TASK DETAILS. Find "dark brown donut" and "nothing => ebony five-pointed star 227, 204" in the records below. Copy the lines holding them and every line between, exactly, and no others.

Object state change records.

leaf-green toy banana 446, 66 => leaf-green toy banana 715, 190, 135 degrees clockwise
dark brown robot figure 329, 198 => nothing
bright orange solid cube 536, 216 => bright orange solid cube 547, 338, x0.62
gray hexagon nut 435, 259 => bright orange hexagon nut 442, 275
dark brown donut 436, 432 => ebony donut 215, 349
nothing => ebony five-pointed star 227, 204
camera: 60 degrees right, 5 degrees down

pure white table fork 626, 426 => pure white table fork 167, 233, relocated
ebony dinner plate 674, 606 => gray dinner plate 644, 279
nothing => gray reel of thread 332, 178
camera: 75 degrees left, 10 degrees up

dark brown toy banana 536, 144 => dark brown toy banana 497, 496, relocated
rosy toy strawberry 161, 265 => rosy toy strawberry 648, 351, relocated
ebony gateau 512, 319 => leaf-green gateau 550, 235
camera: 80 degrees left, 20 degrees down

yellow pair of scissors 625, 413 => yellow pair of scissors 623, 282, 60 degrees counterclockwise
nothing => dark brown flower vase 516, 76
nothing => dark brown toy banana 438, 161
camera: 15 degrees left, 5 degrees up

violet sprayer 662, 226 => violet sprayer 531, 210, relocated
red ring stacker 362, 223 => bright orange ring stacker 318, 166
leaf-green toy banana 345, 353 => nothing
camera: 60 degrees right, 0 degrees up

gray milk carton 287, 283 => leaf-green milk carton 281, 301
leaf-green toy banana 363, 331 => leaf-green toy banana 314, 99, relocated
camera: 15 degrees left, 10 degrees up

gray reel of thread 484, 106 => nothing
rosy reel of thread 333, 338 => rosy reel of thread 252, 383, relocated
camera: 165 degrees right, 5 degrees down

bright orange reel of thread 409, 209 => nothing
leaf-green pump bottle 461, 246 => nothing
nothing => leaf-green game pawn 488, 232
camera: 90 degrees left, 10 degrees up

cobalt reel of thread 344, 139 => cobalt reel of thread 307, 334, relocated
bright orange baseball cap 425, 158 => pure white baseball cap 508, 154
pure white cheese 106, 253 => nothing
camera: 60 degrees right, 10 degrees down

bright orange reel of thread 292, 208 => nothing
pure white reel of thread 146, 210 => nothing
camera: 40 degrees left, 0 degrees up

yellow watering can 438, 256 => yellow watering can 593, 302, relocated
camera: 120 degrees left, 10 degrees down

WRITTEN RESPONSE.
dark brown donut 436, 432 => ebony donut 215, 349
nothing => ebony five-pointed star 227, 204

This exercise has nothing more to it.